--- DATA FOR THE TASK Enclosed Below ---

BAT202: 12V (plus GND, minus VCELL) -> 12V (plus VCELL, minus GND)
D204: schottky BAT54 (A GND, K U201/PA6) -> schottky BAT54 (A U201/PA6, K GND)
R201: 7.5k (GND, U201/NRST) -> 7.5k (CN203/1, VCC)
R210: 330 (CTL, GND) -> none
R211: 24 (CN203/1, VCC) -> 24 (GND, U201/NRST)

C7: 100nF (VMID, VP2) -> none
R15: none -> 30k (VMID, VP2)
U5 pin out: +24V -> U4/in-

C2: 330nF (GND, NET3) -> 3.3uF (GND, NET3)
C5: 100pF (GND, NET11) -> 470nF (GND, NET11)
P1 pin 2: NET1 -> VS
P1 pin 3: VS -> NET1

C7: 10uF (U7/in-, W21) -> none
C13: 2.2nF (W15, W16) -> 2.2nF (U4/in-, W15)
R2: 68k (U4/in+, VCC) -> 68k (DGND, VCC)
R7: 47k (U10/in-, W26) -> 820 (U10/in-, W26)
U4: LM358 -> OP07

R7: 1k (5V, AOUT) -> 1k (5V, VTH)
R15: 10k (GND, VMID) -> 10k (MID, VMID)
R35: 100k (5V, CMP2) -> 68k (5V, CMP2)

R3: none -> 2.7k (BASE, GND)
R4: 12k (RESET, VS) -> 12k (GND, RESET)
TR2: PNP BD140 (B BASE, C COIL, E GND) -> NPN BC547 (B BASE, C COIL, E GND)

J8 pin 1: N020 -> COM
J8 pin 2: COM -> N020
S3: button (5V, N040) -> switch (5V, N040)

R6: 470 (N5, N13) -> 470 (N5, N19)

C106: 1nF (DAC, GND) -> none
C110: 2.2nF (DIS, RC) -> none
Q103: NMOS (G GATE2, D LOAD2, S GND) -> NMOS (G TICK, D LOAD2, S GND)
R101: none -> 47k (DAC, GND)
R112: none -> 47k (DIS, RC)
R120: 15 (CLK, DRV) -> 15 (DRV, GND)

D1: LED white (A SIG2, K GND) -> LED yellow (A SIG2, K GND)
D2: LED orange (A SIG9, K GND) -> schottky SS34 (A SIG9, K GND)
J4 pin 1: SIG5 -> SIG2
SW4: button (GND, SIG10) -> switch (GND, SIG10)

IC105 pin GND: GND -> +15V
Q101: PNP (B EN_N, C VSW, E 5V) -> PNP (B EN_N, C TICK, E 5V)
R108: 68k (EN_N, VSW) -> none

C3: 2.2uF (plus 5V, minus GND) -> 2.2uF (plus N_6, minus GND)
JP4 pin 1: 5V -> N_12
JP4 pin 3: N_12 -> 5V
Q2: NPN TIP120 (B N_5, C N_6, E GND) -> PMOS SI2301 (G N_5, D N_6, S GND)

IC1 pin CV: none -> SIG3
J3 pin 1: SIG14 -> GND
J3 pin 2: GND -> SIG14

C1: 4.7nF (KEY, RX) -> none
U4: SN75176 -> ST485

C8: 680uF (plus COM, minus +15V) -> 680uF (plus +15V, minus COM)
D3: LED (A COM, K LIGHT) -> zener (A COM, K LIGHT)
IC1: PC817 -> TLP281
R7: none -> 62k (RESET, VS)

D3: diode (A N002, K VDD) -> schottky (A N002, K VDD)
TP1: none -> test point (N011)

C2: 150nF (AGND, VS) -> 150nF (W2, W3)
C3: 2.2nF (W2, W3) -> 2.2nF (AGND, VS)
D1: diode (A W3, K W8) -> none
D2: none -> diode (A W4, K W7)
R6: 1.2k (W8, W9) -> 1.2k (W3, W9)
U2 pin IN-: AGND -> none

--- End of Enclosed DATA FOR THE TASK ---

▶ TASK BRIEF
In the material above, the line with "JP4 pin 1: 5V -> N_12" marks the start. Print it and every line after it through the last, exactly.

▶ WRITTEN ANSWER
JP4 pin 1: 5V -> N_12
JP4 pin 3: N_12 -> 5V
Q2: NPN TIP120 (B N_5, C N_6, E GND) -> PMOS SI2301 (G N_5, D N_6, S GND)

IC1 pin CV: none -> SIG3
J3 pin 1: SIG14 -> GND
J3 pin 2: GND -> SIG14

C1: 4.7nF (KEY, RX) -> none
U4: SN75176 -> ST485

C8: 680uF (plus COM, minus +15V) -> 680uF (plus +15V, minus COM)
D3: LED (A COM, K LIGHT) -> zener (A COM, K LIGHT)
IC1: PC817 -> TLP281
R7: none -> 62k (RESET, VS)

D3: diode (A N002, K VDD) -> schottky (A N002, K VDD)
TP1: none -> test point (N011)

C2: 150nF (AGND, VS) -> 150nF (W2, W3)
C3: 2.2nF (W2, W3) -> 2.2nF (AGND, VS)
D1: diode (A W3, K W8) -> none
D2: none -> diode (A W4, K W7)
R6: 1.2k (W8, W9) -> 1.2k (W3, W9)
U2 pin IN-: AGND -> none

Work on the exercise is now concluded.